# [Work instruction]
Reproduce each line below precisely. Drop the pictures.

# [Entries supplied]
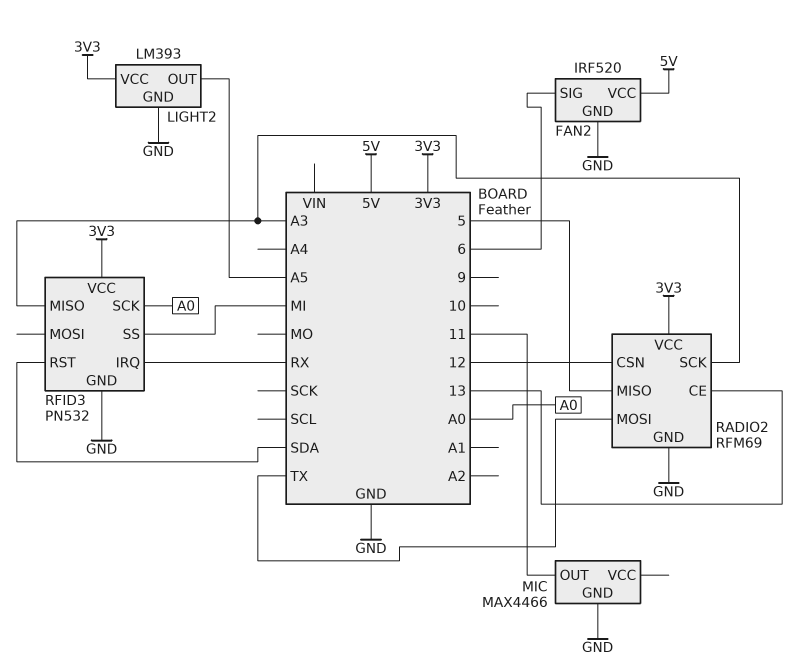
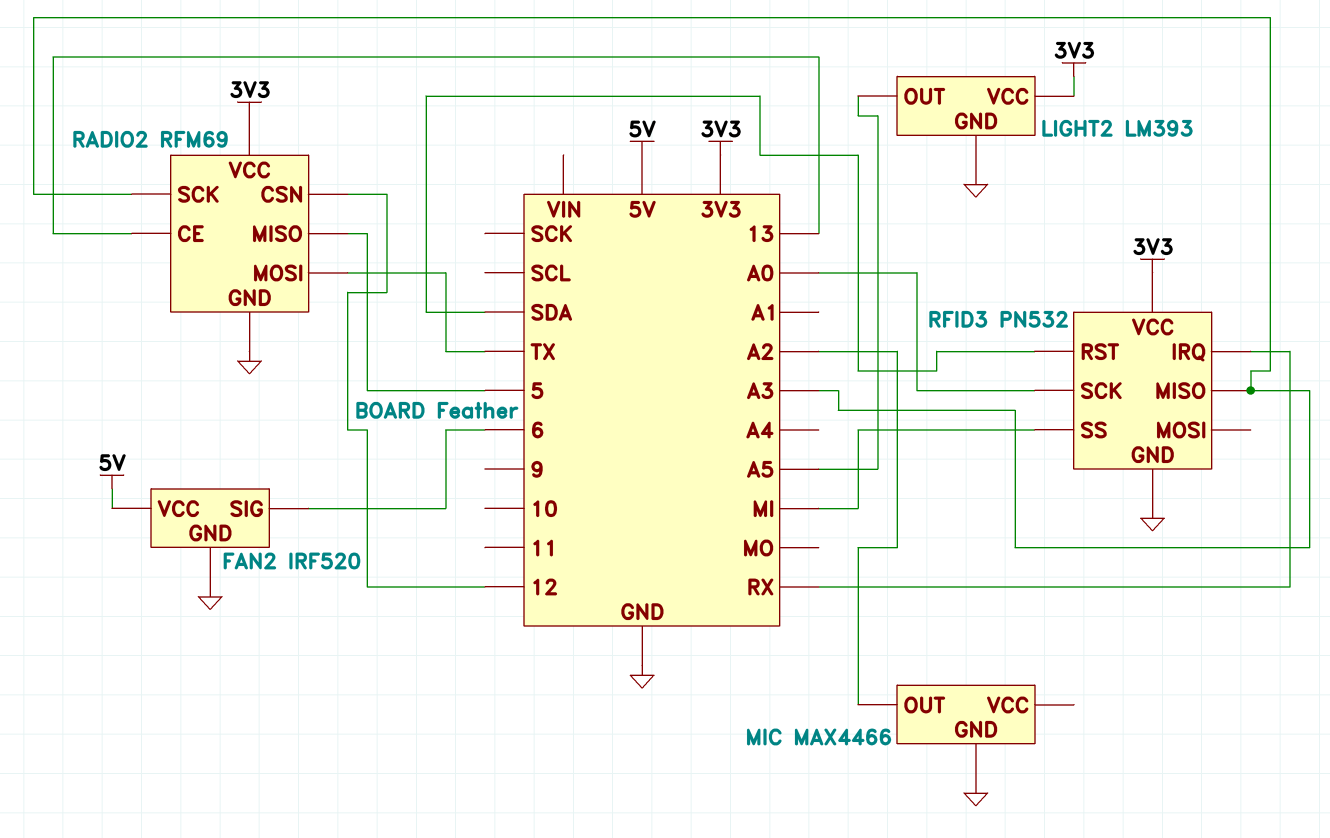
MIC pin OUT: 11 -> A2

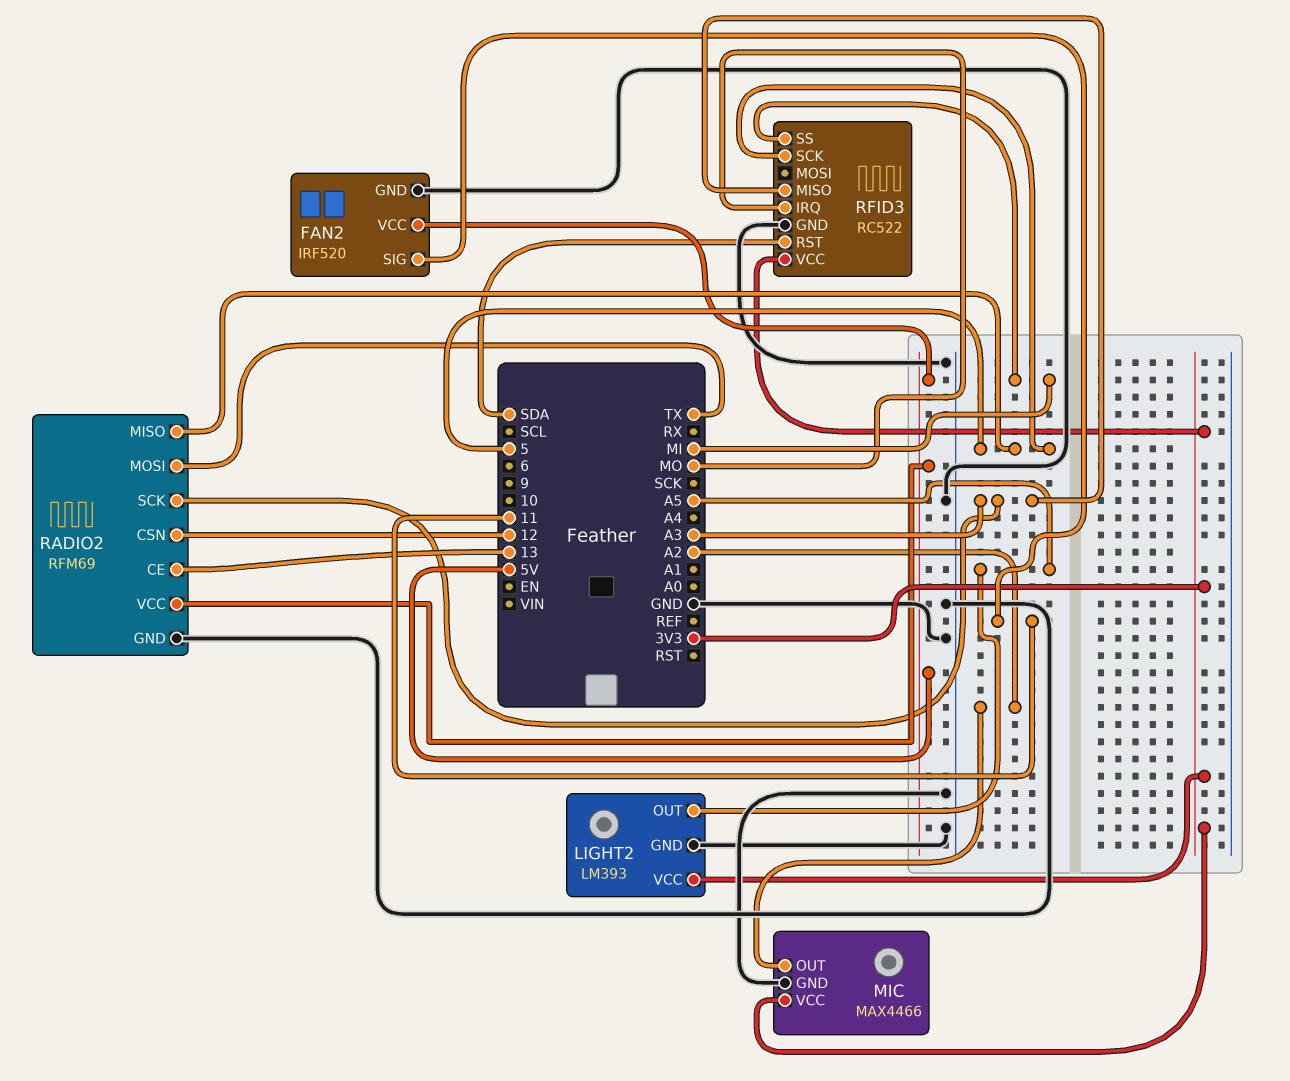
FAN2 pin SIG: 6 -> 11
MIC pin VCC: none -> 3V3
RADIO2 pin VCC: 3V3 -> 5V
RFID3: PN532 -> RC522
RFID3 pin IRQ: RX -> MO
RFID3 pin SCK: A0 -> 5

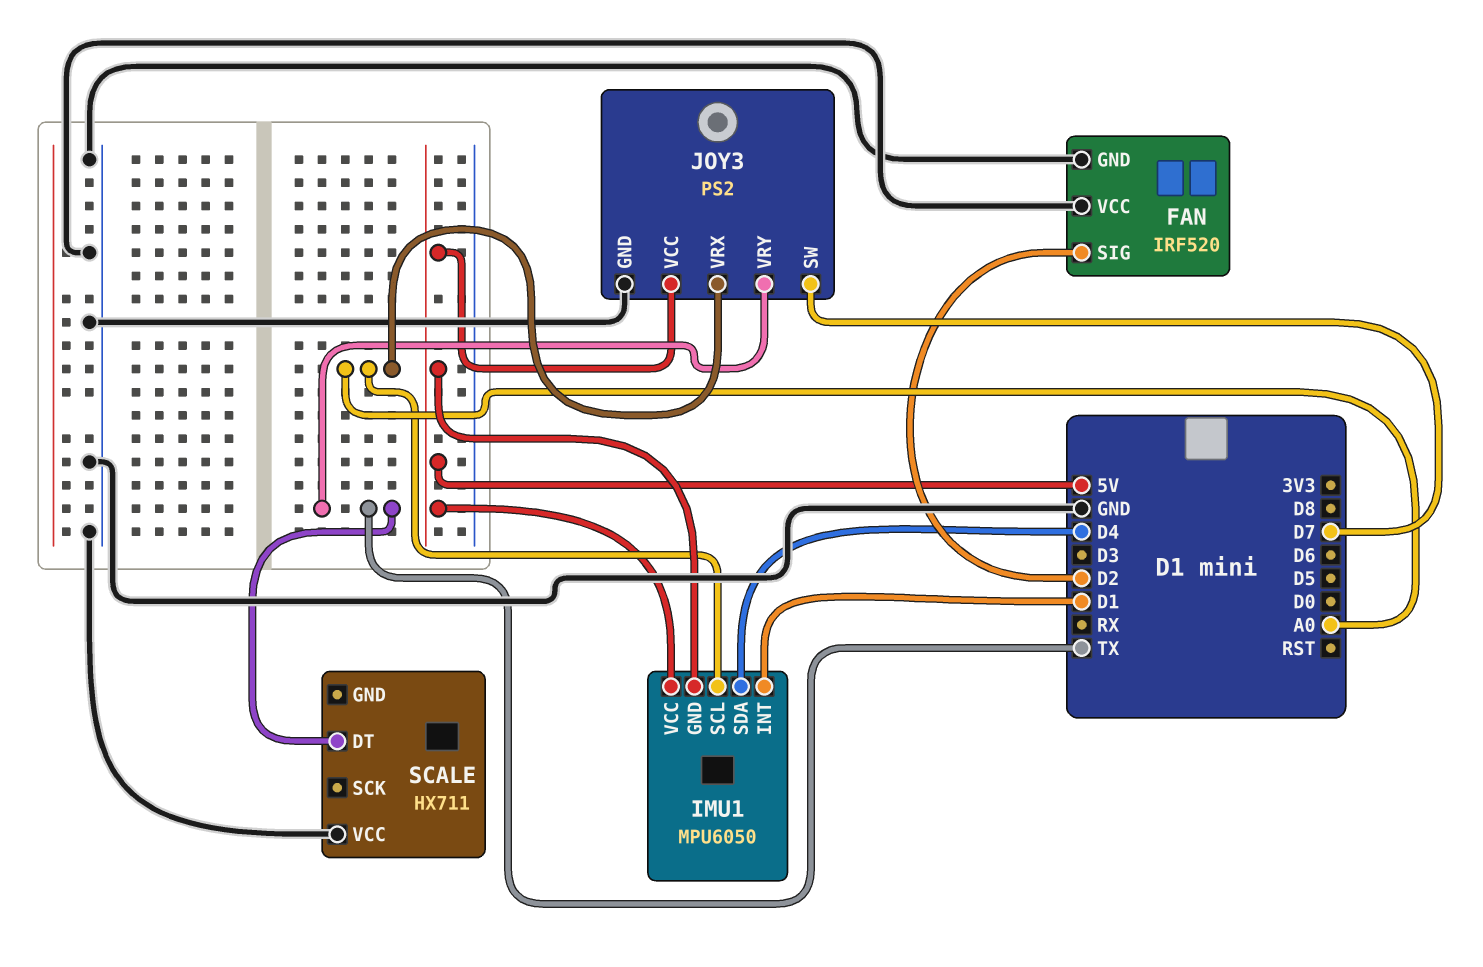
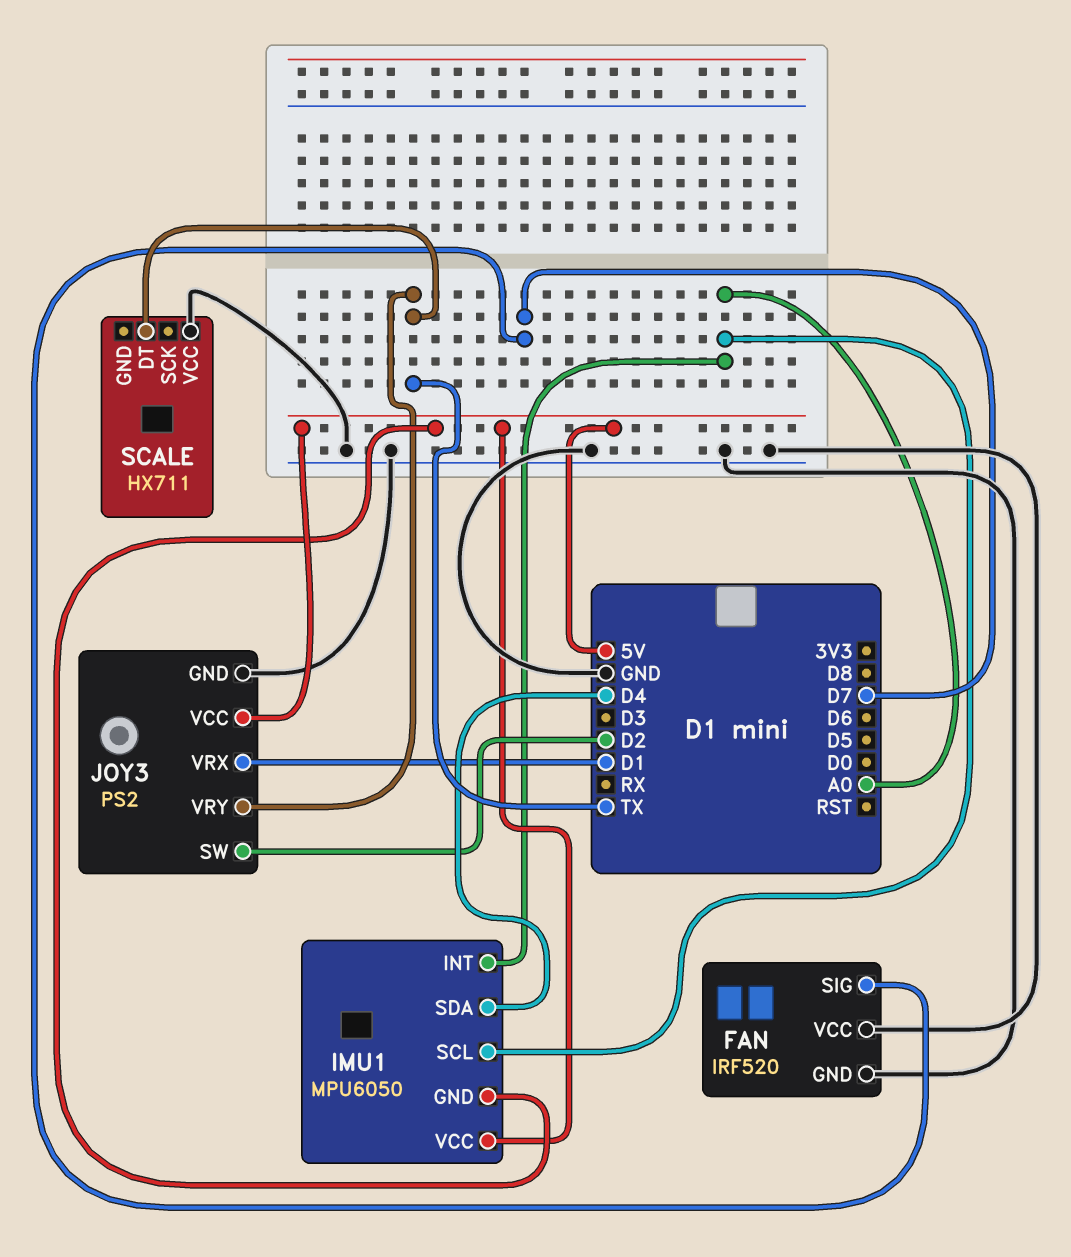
FAN pin SIG: D2 -> D7
IMU1 pin INT: D1 -> A0
JOY3 pin SW: D7 -> D2
JOY3 pin VRX: A0 -> D1

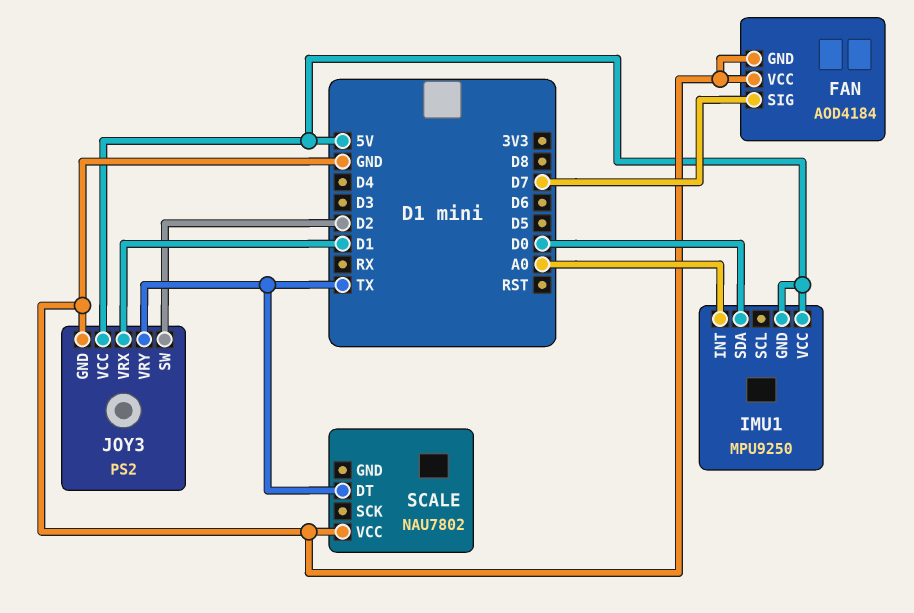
FAN: IRF520 -> AOD4184
IMU1: MPU6050 -> MPU9250
IMU1 pin SCL: A0 -> none
IMU1 pin SDA: D4 -> D0
SCALE: HX711 -> NAU7802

# [Task answer]
MIC pin OUT: 11 -> A2

FAN2 pin SIG: 6 -> 11
MIC pin VCC: none -> 3V3
RADIO2 pin VCC: 3V3 -> 5V
RFID3: PN532 -> RC522
RFID3 pin IRQ: RX -> MO
RFID3 pin SCK: A0 -> 5

FAN pin SIG: D2 -> D7
IMU1 pin INT: D1 -> A0
JOY3 pin SW: D7 -> D2
JOY3 pin VRX: A0 -> D1

FAN: IRF520 -> AOD4184
IMU1: MPU6050 -> MPU9250
IMU1 pin SCL: A0 -> none
IMU1 pin SDA: D4 -> D0
SCALE: HX711 -> NAU7802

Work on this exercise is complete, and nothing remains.